From the entries below, copy every line where the string "degrees" appears.
------------------------------------------------------------------------
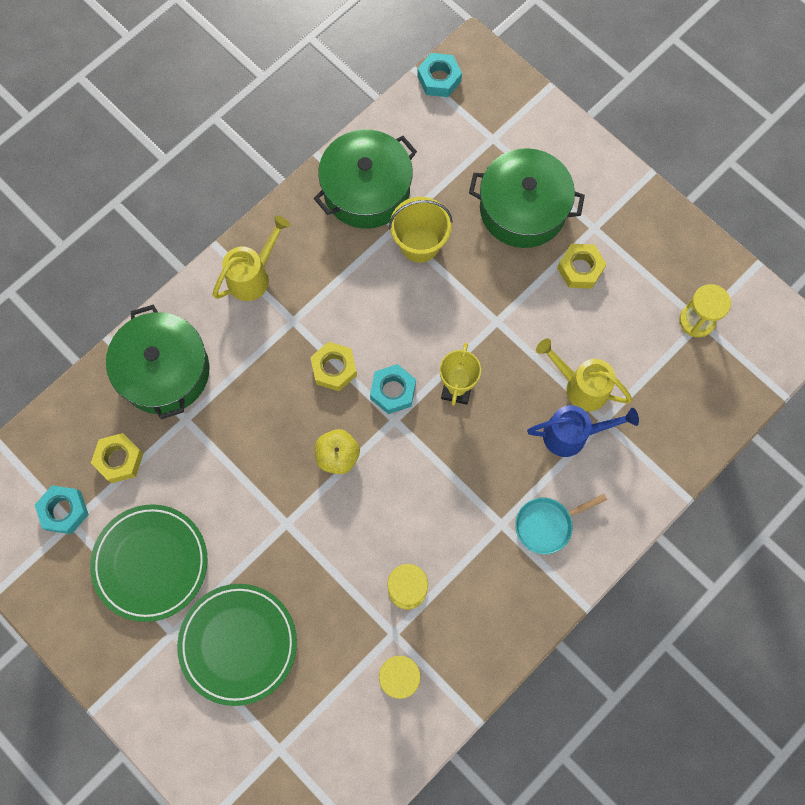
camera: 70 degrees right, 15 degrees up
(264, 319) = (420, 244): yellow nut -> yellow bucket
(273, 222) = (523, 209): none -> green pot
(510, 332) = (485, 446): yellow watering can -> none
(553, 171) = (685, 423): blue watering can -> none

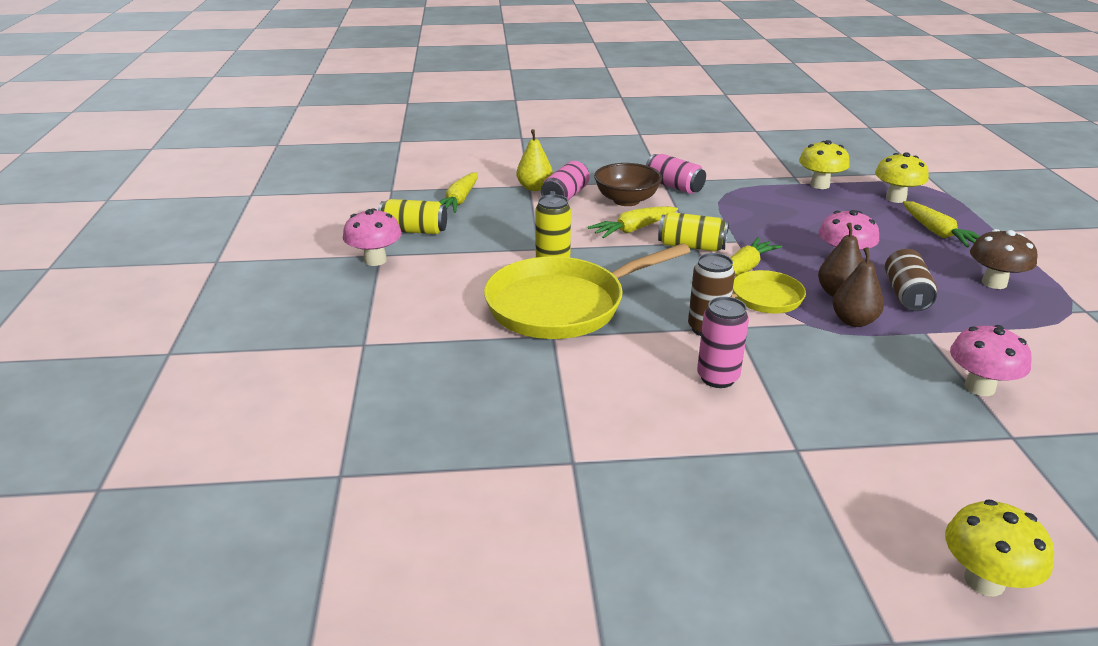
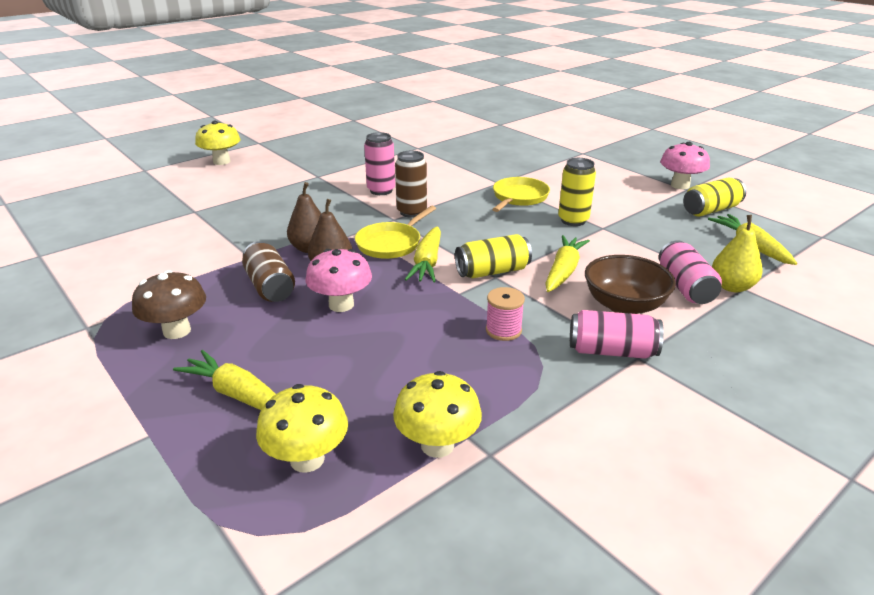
camera: 145 degrees right, 0 degrees up
(562, 305) = (519, 197): yellow pan -> yellow pan, size x0.54
(729, 212) = (503, 330): none -> pink spool
(979, 387) = (211, 231): pink mushroom -> none

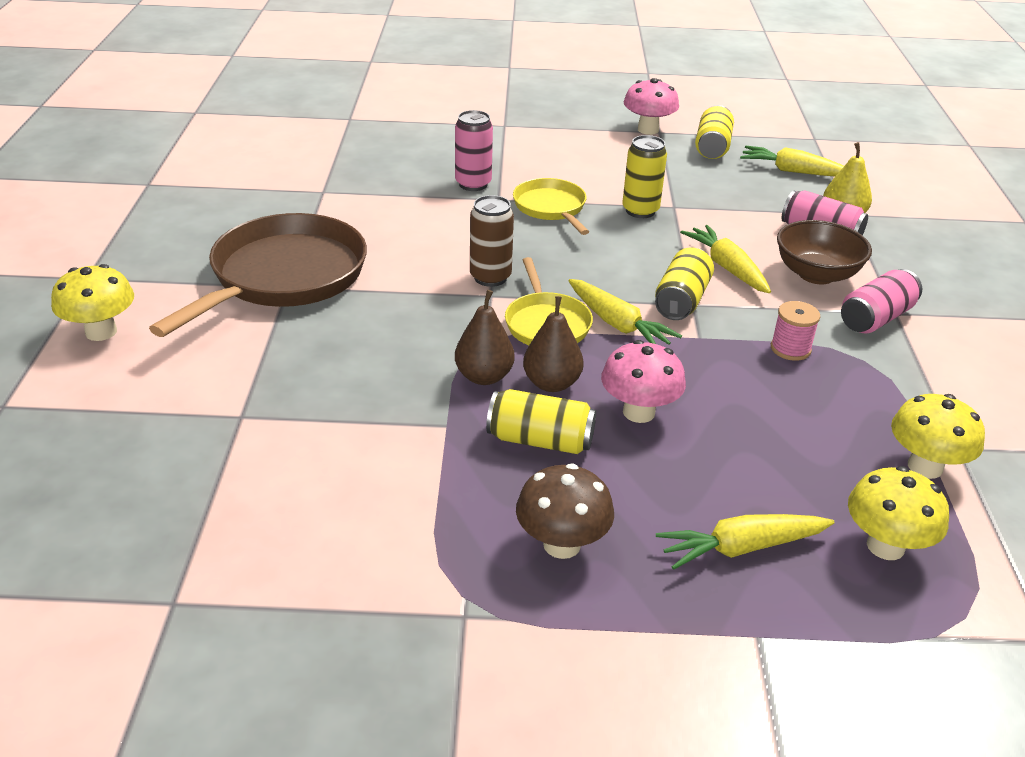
camera: 50 degrees left, 5 degrees up
(270, 287) = (540, 440): brown can -> yellow can
(324, 172) = (283, 277): none -> brown pan
(381, 190) = (404, 268): pink can -> pink can (473, 184)

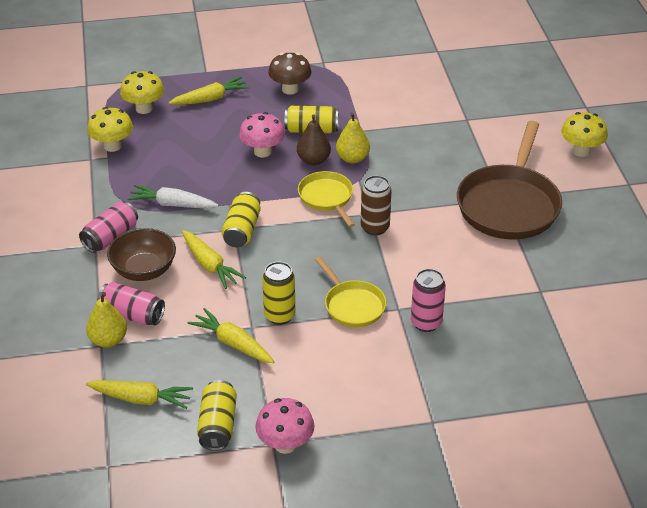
camera: 170 degrees right, 5 degrees up
(484, 377) = (352, 158): brown pear -> yellow pear
(618, 324) = (282, 205): yellow carrot -> yellow carrot (233, 343)
(790, 349) = (172, 204): pink spool -> white carrot

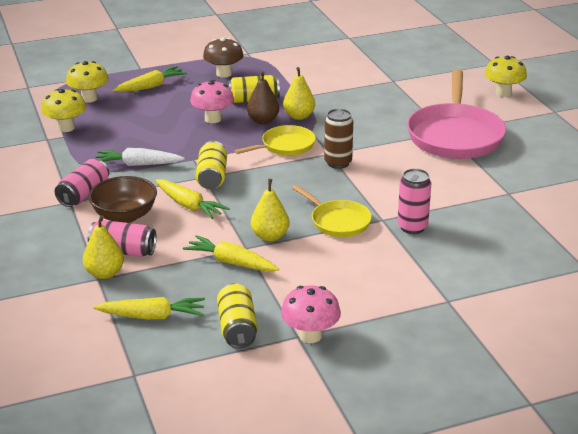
camera: 10 degrees left, 10 degrees down
(279, 315) = (270, 236): yellow can -> yellow pear
(327, 198) = (285, 146): yellow pan -> yellow pan turned 90 degrees clockwise
(509, 205) = (455, 135): brown pan -> pink pan

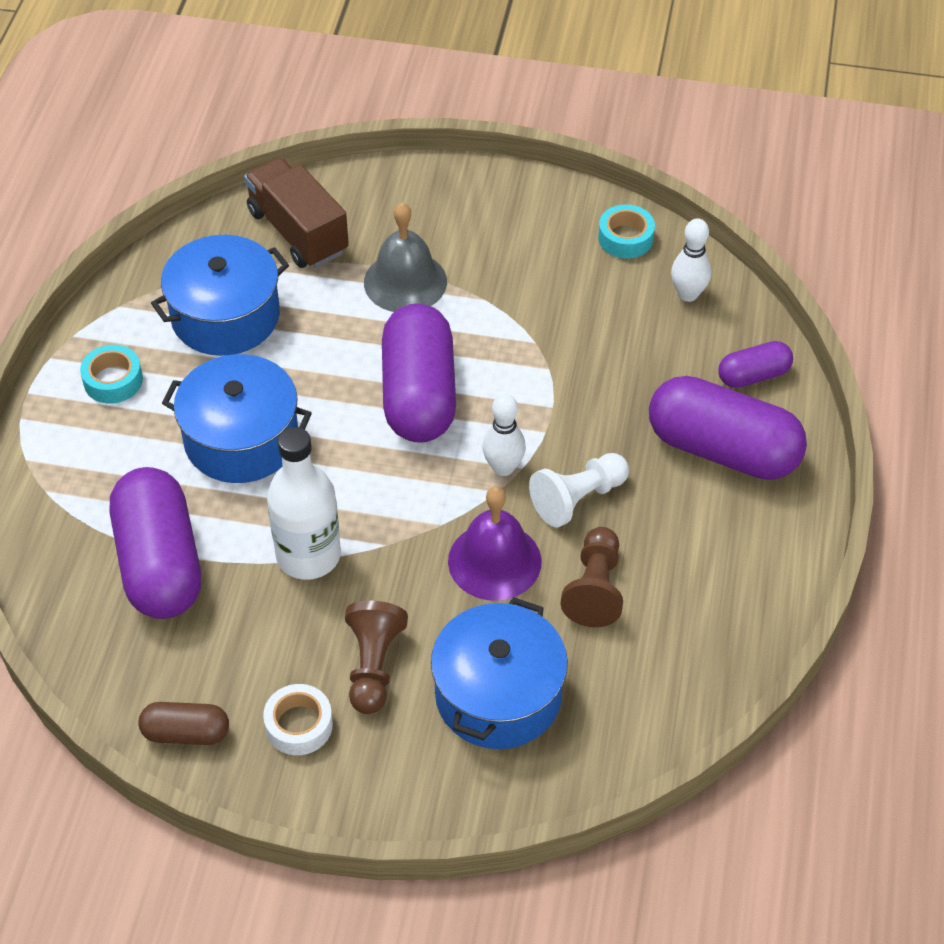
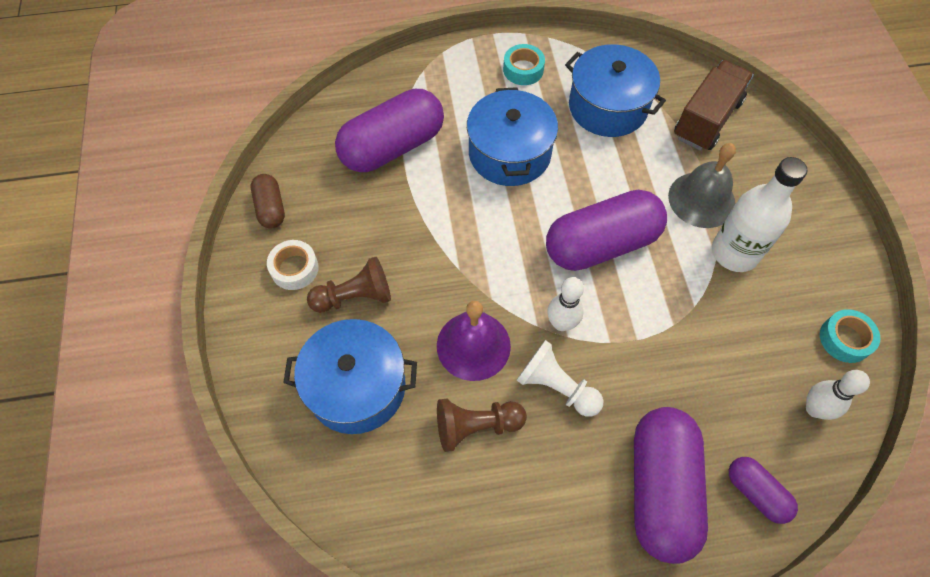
camera: 70 degrees right, 10 degrees up
(308, 555) = (431, 226): white bottle -> white bottle (734, 253)

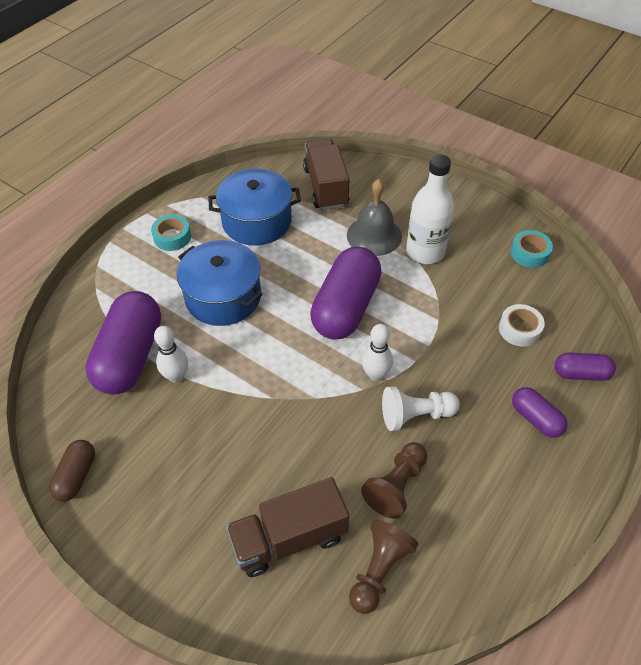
camera: 45 degrees left, 10 degrees down
(271, 208) = (76, 476): brown capsule -> brown capsule turned 75 degrees clockwise
(294, 268) = (147, 501): white tape -> white tape (519, 329)
(355, 297) = (218, 480): brown pawn -> brown pawn (379, 570)
(356, 387) = (289, 538): blue pot -> brown truck
(473, 345) = (337, 437): purple bell -> none
(660, 489) = (536, 419): purple capsule -> purple capsule, size x0.50
(814, 409) = (557, 303): white bowling pin -> white bowling pin (176, 376)

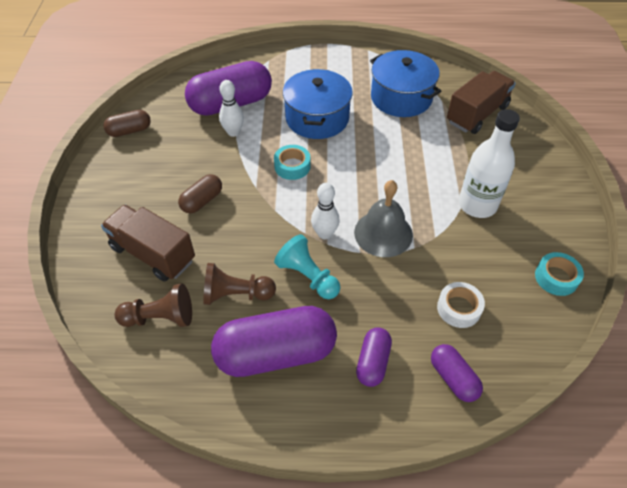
camera: 55 degrees right, 0 degrees up
(172, 237) = (343, 67): turquoise tape -> turquoise tape (292, 166)
(251, 455) = (202, 201): none -> brown capsule
(346, 307) = (371, 185): purple capsule -> purple capsule (276, 353)
(374, 235) = (459, 166): grey bell -> grey bell (383, 233)
(415, 415) = (308, 276): white pawn -> turquoise pawn

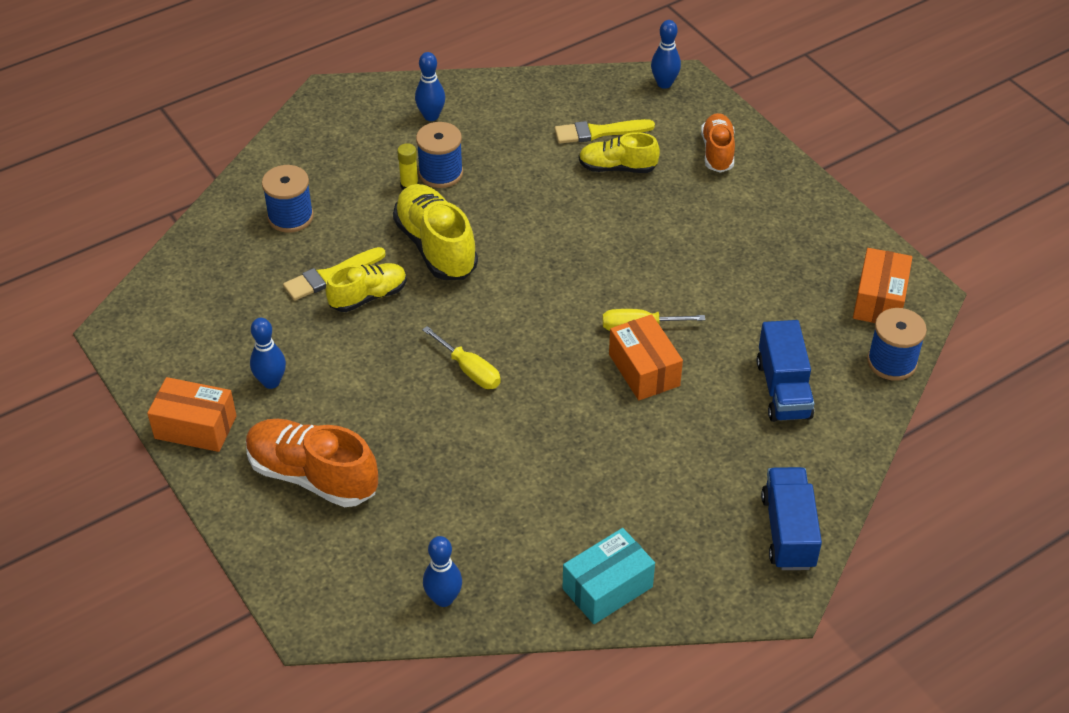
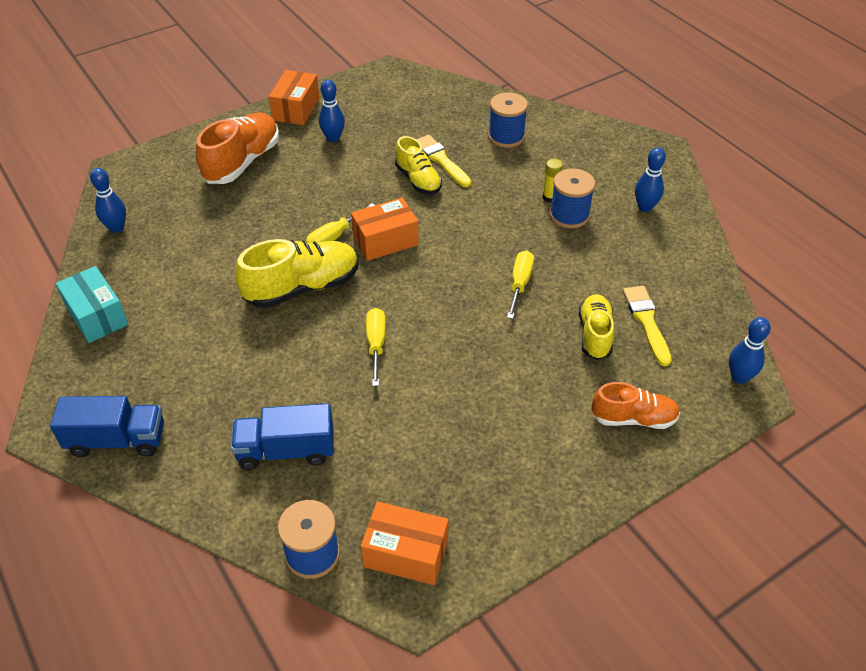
camera: 90 degrees right, 0 degrees up
(436, 247) = (476, 215): yellow shoe -> yellow shoe (302, 287)
(548, 216) = (519, 284): none -> yellow screwdriver
(644, 370) = (323, 346): orange box -> orange box (385, 241)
------------------------------------------------------------------------
:: The completed task ::
camera: 70 degrees right, 15 degrees up
camera: 145 degrees right, 0 degrees up
camera: 50 degrees left, 5 degrees up
camera: 170 degrees right, 5 degrees up
camera: 10 degrees left, 10 degrees down
(327, 198) = (285, 146): yellow pan -> yellow pan turned 90 degrees clockwise
camera: 70 degrees right, 10 degrees up
camera: 45 degrees left, 10 degrees down
(271, 208) = (76, 476): brown capsule -> brown capsule turned 75 degrees clockwise
camera: 55 degrees right, 0 degrees up
camera: 90 degrees right, 0 degrees up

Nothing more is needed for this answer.